→ TASK DESCRIPTION
Reproduce only this range: the line holding "Point out each" through the last line of the data below, both included, exactly, with no pictures.

[Dataset items]
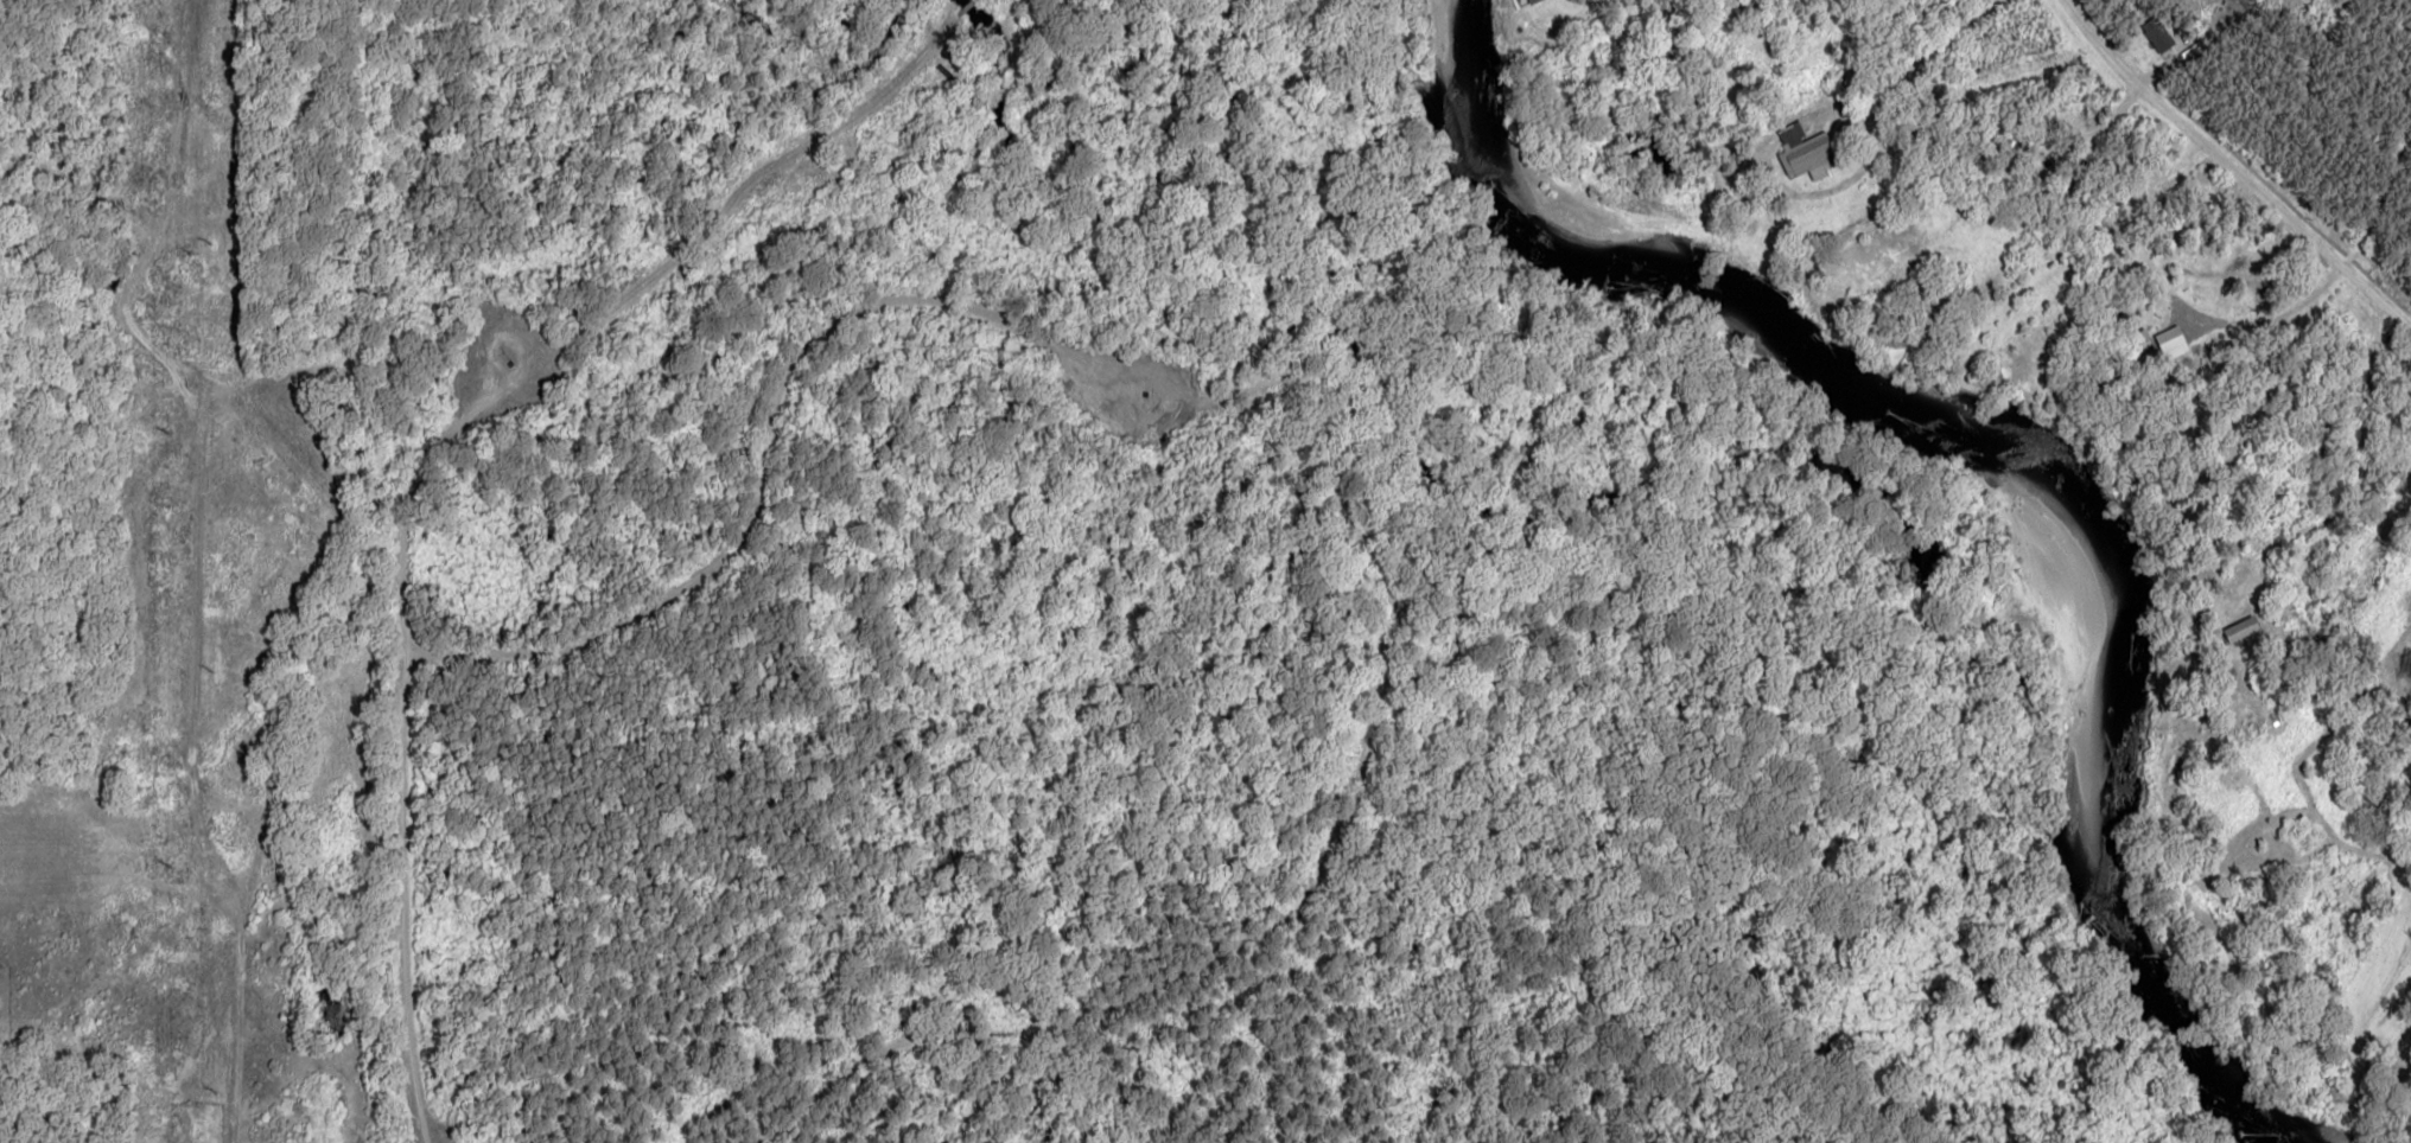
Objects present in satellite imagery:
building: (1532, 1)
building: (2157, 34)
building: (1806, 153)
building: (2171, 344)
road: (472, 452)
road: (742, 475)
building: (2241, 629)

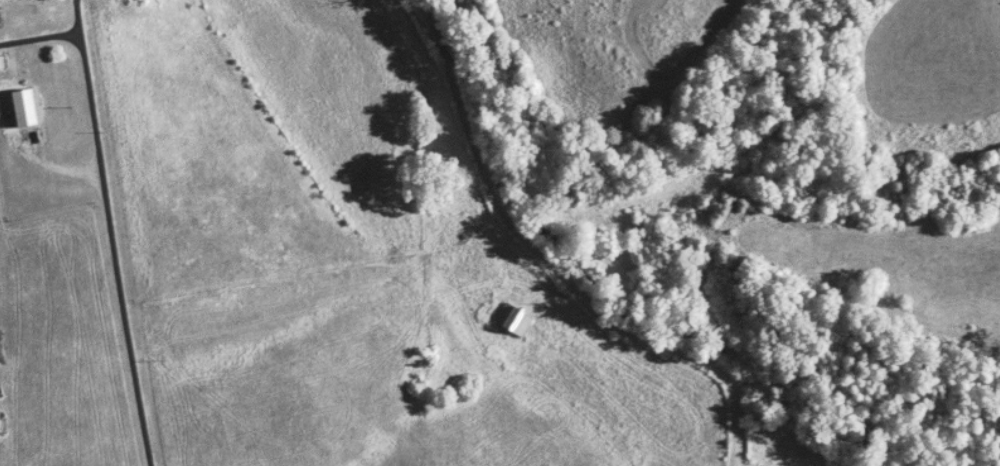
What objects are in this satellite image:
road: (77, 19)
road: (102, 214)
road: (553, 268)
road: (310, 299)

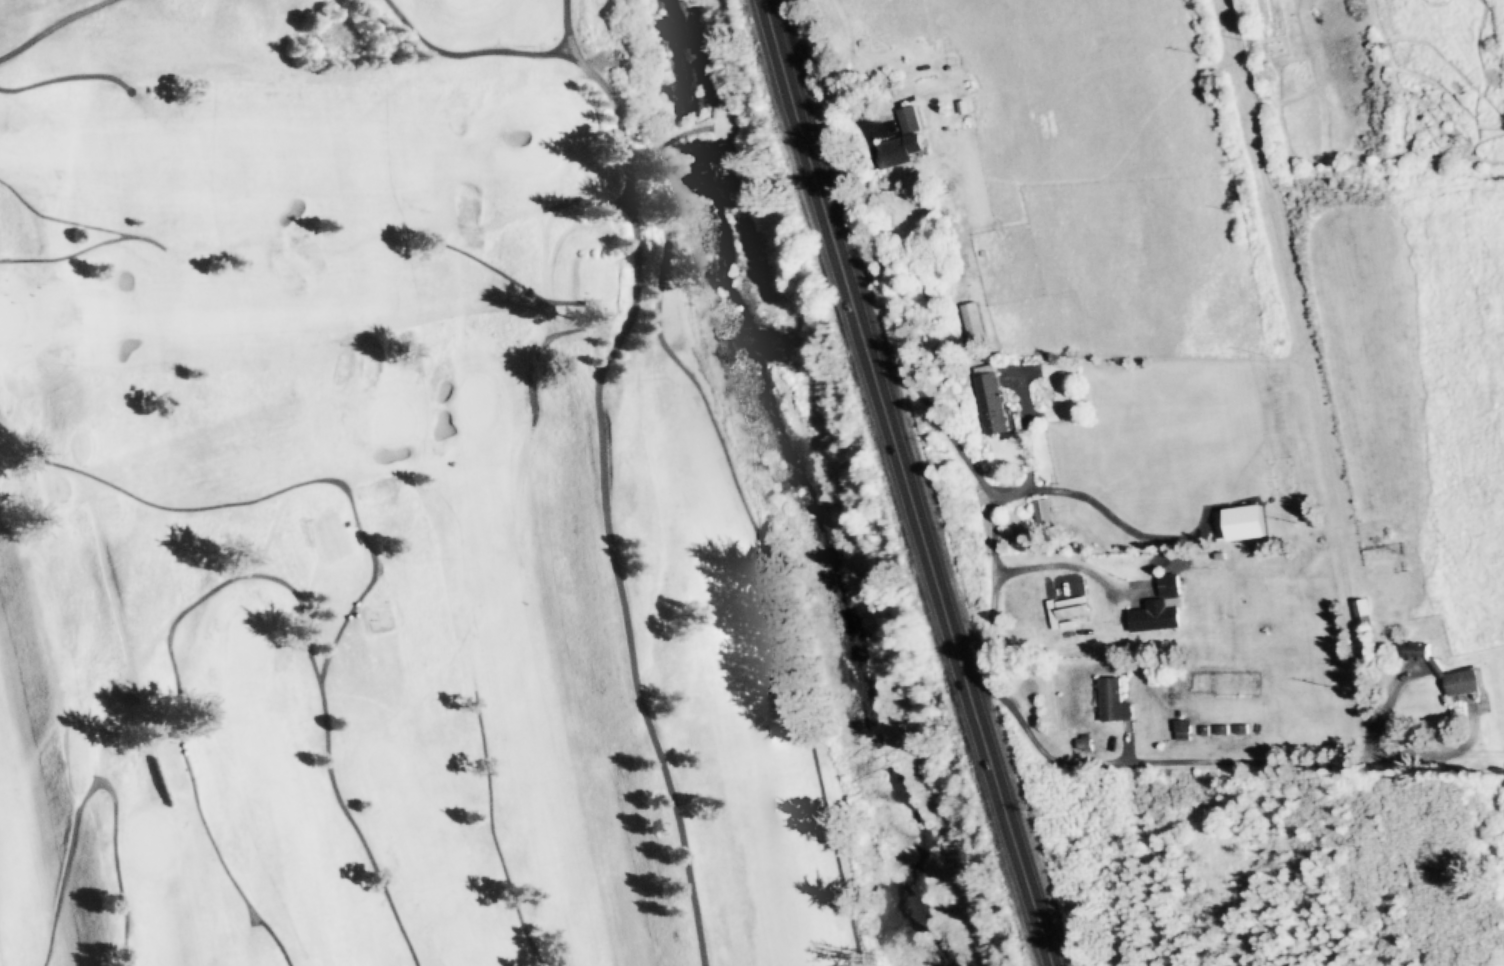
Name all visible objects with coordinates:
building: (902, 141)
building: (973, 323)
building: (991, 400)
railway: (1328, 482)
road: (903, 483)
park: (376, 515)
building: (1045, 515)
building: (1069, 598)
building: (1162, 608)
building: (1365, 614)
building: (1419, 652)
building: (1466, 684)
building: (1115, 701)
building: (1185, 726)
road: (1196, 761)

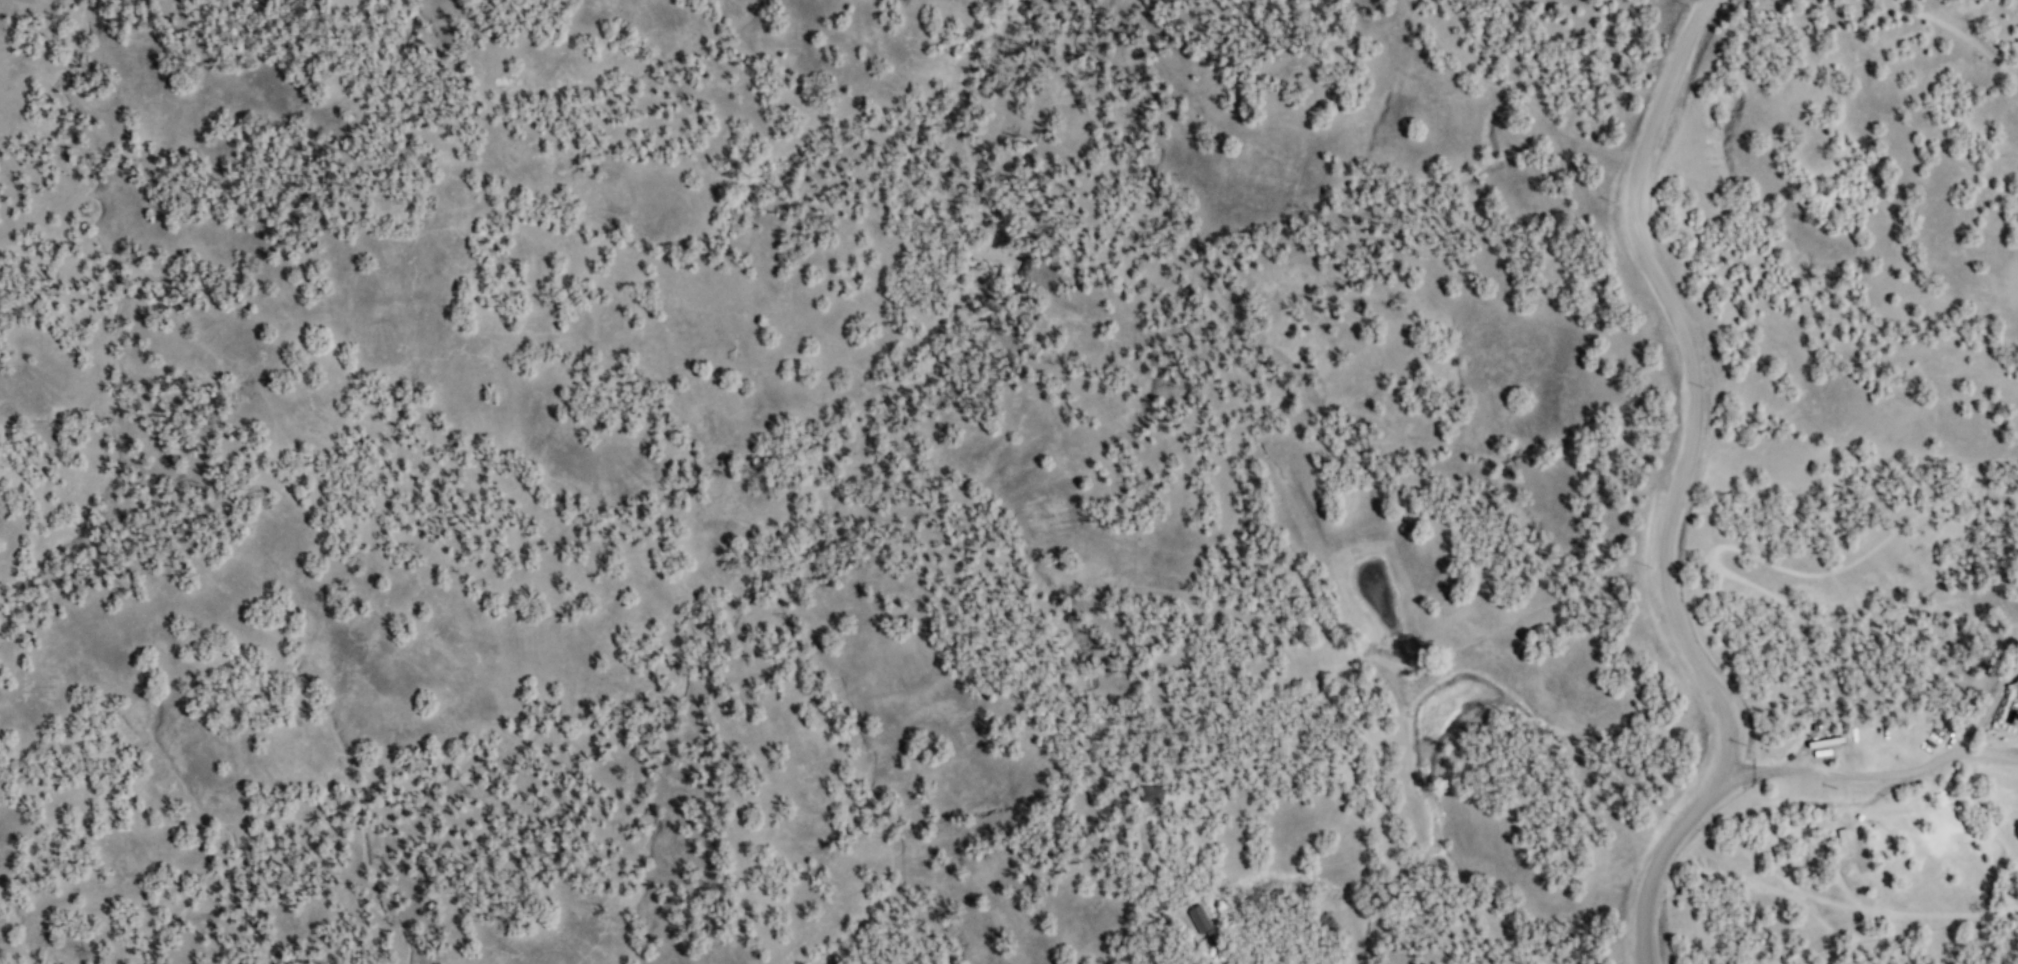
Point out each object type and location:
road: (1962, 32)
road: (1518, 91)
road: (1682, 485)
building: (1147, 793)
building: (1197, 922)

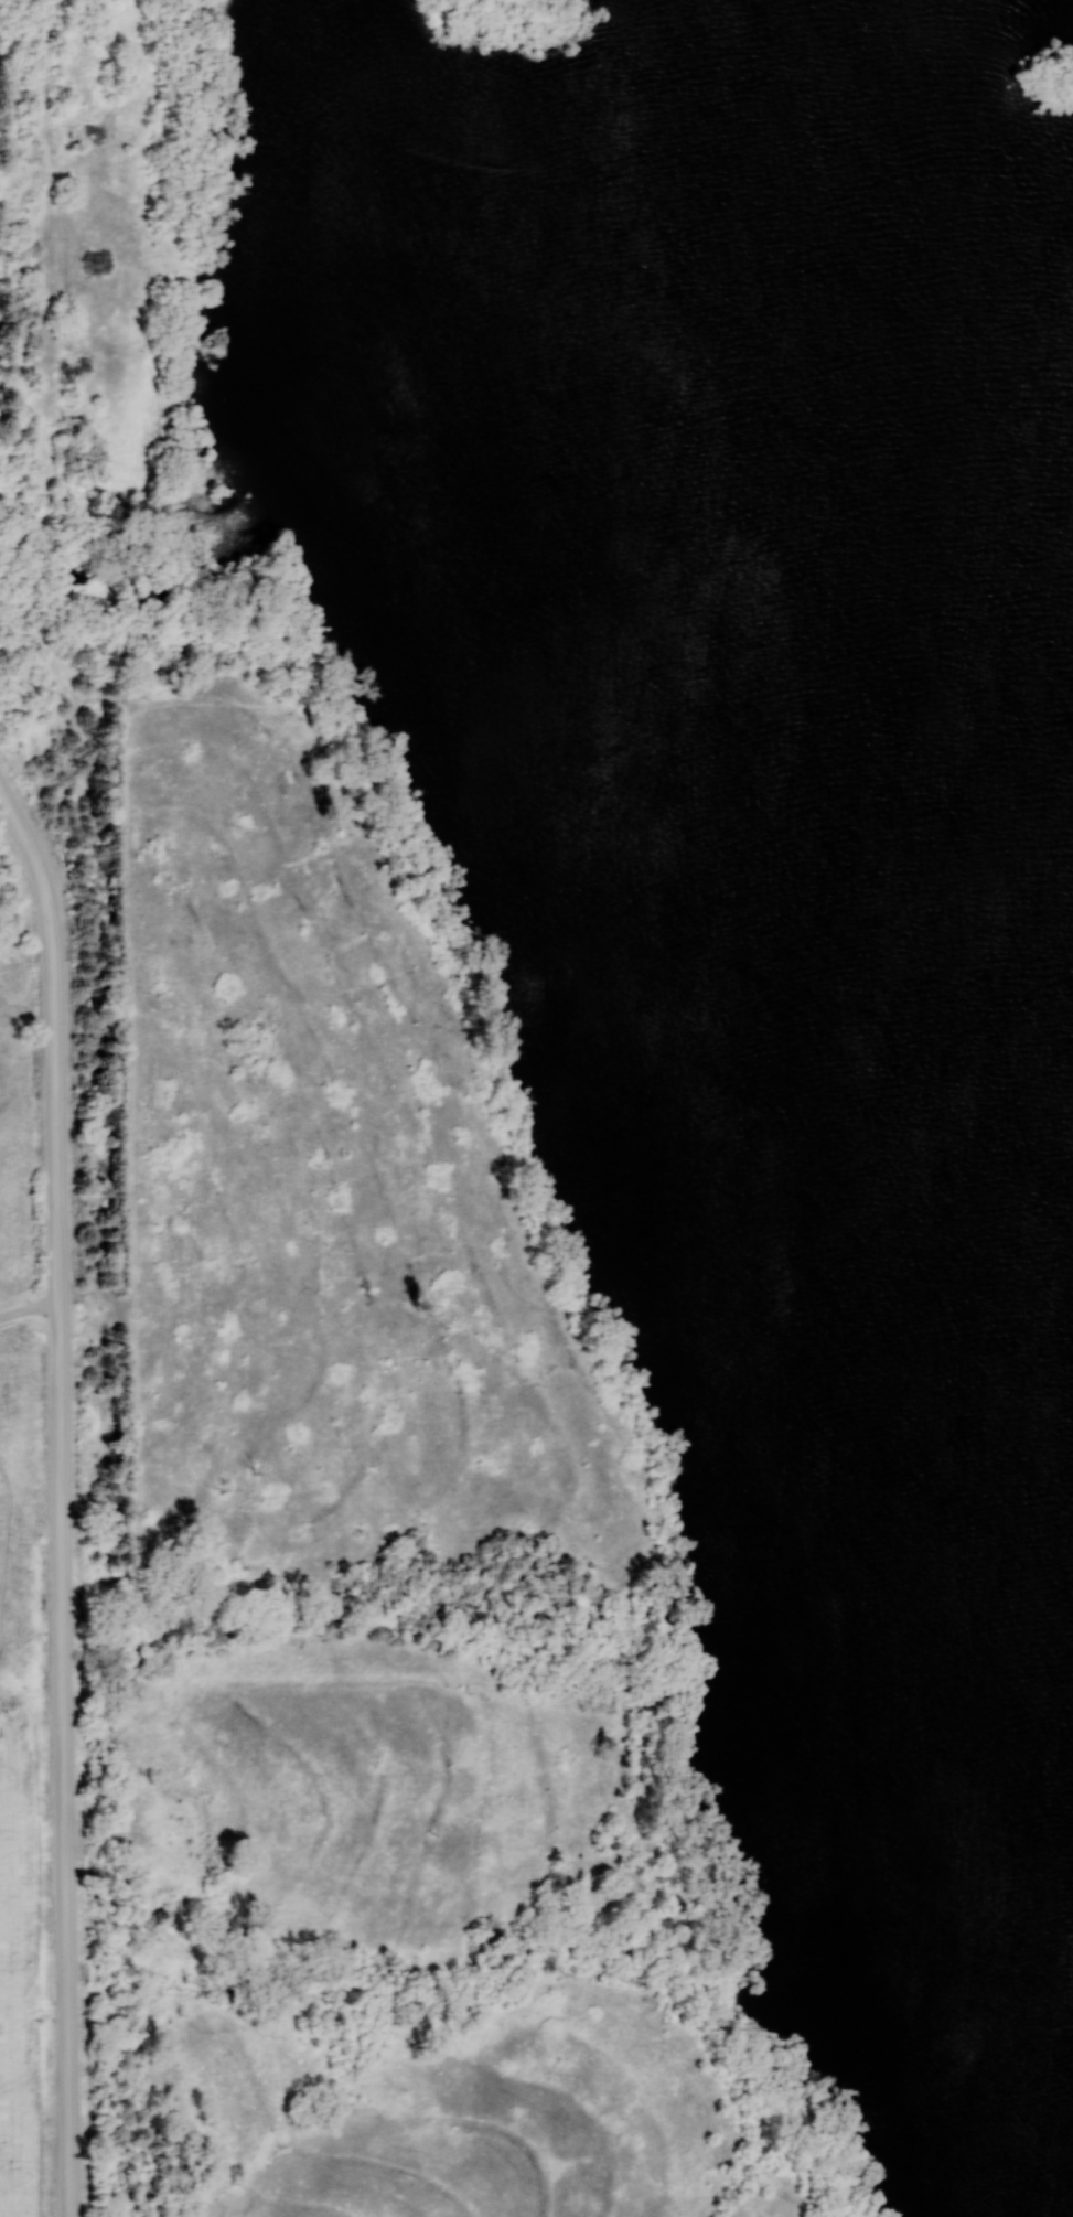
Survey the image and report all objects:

→ REPLY TO THE EXERCISE
Point out each object type and location:
road: (1962, 32)
road: (1518, 91)
road: (1682, 485)
building: (1147, 793)
building: (1197, 922)

Survey the image and report all objects:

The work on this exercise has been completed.